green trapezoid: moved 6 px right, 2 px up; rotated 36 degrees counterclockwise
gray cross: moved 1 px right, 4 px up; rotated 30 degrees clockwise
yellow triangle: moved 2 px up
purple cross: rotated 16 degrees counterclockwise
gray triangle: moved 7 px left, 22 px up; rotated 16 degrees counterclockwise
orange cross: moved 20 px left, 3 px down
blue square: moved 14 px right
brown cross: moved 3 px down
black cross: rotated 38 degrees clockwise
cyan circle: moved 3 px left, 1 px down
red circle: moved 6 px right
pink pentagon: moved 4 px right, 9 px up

==

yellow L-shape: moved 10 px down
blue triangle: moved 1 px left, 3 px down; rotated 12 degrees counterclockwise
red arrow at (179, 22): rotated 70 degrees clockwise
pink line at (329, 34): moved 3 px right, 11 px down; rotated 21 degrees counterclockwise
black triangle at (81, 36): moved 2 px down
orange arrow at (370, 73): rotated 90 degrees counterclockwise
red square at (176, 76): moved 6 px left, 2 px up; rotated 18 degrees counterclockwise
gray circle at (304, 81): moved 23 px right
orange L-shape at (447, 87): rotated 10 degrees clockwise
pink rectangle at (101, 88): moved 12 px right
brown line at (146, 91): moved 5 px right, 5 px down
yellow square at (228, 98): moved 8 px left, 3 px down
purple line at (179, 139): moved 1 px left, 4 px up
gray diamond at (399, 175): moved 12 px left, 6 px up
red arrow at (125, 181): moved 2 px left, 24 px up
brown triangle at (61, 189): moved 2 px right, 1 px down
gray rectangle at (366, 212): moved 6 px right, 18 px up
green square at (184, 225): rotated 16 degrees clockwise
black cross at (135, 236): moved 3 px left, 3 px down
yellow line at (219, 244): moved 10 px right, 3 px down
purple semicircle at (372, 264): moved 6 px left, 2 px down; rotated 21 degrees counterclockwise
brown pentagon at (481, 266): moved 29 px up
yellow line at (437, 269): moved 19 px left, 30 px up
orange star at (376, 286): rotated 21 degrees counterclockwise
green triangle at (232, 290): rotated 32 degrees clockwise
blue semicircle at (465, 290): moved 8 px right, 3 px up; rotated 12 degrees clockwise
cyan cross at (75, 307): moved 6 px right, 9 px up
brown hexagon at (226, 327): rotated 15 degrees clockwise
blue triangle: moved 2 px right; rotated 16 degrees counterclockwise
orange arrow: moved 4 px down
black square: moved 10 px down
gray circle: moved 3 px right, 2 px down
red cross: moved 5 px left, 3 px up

_YOUR ASSIGNMENT_
As the answer, set down only the lines from the data above between the one holding "green trapezoid: moved" and the one holding "pink pentagon: moved 4 px right, 9 px up", inclusive, exactly as they read.

_RESULT FOR THIS TASK_
green trapezoid: moved 6 px right, 2 px up; rotated 36 degrees counterclockwise
gray cross: moved 1 px right, 4 px up; rotated 30 degrees clockwise
yellow triangle: moved 2 px up
purple cross: rotated 16 degrees counterclockwise
gray triangle: moved 7 px left, 22 px up; rotated 16 degrees counterclockwise
orange cross: moved 20 px left, 3 px down
blue square: moved 14 px right
brown cross: moved 3 px down
black cross: rotated 38 degrees clockwise
cyan circle: moved 3 px left, 1 px down
red circle: moved 6 px right
pink pentagon: moved 4 px right, 9 px up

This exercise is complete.